- Task objective
Would you please output, word for word, the span of the listing below that opens on the line containing "none -> cyan cone A7 level 2" and closes on the line containing "none -> blue cone M3 level 2"? Include both ends and nothing more.

- Input material
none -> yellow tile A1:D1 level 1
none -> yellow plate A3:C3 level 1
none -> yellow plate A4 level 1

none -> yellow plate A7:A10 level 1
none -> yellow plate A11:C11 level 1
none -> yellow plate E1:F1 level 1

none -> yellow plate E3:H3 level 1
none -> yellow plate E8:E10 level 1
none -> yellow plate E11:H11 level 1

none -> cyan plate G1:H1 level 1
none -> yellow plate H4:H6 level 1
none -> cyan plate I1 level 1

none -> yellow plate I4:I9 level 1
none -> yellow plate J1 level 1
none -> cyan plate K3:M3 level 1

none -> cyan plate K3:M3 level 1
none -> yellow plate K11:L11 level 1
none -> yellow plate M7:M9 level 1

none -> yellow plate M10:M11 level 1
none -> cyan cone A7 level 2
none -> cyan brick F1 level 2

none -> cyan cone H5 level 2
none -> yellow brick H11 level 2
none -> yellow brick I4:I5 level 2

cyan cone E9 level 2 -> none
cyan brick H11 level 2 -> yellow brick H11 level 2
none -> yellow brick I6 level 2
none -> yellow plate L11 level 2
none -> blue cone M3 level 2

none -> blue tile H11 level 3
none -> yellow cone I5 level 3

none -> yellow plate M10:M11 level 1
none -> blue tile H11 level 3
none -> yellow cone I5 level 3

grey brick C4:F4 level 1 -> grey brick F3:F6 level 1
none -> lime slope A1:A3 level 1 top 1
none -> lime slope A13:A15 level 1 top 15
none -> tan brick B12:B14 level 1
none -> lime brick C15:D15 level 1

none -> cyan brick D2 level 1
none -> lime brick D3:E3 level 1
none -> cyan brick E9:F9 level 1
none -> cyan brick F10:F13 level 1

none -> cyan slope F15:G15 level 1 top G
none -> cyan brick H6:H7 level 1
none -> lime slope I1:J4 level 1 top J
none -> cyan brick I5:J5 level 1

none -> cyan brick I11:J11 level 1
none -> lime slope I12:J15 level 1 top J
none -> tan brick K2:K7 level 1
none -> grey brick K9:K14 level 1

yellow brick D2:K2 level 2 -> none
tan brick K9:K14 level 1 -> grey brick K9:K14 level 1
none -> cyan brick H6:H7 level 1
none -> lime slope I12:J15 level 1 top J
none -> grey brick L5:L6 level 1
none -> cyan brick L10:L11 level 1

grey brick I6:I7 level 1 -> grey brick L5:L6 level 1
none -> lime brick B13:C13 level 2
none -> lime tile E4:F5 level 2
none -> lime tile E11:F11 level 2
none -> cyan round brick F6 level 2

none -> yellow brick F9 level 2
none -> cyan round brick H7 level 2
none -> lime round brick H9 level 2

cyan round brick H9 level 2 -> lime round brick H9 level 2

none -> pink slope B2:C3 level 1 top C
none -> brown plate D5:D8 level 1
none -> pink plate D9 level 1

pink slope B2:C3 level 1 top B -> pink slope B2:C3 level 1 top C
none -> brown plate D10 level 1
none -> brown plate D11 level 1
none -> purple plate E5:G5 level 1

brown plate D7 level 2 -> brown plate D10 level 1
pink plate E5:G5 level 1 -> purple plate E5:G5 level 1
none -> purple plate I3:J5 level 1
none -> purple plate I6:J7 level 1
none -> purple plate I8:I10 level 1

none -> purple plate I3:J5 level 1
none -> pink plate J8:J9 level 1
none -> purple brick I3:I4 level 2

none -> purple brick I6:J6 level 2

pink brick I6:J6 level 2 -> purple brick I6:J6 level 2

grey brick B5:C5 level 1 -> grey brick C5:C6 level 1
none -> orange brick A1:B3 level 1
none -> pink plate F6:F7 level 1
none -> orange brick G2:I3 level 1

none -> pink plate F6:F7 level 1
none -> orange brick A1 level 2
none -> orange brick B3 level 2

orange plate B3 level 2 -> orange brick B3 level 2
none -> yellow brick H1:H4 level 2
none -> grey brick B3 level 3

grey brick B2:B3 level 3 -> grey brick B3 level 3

- Solution to this task
none -> cyan cone A7 level 2
none -> cyan brick F1 level 2

none -> cyan cone H5 level 2
none -> yellow brick H11 level 2
none -> yellow brick I4:I5 level 2

cyan cone E9 level 2 -> none
cyan brick H11 level 2 -> yellow brick H11 level 2
none -> yellow brick I6 level 2
none -> yellow plate L11 level 2
none -> blue cone M3 level 2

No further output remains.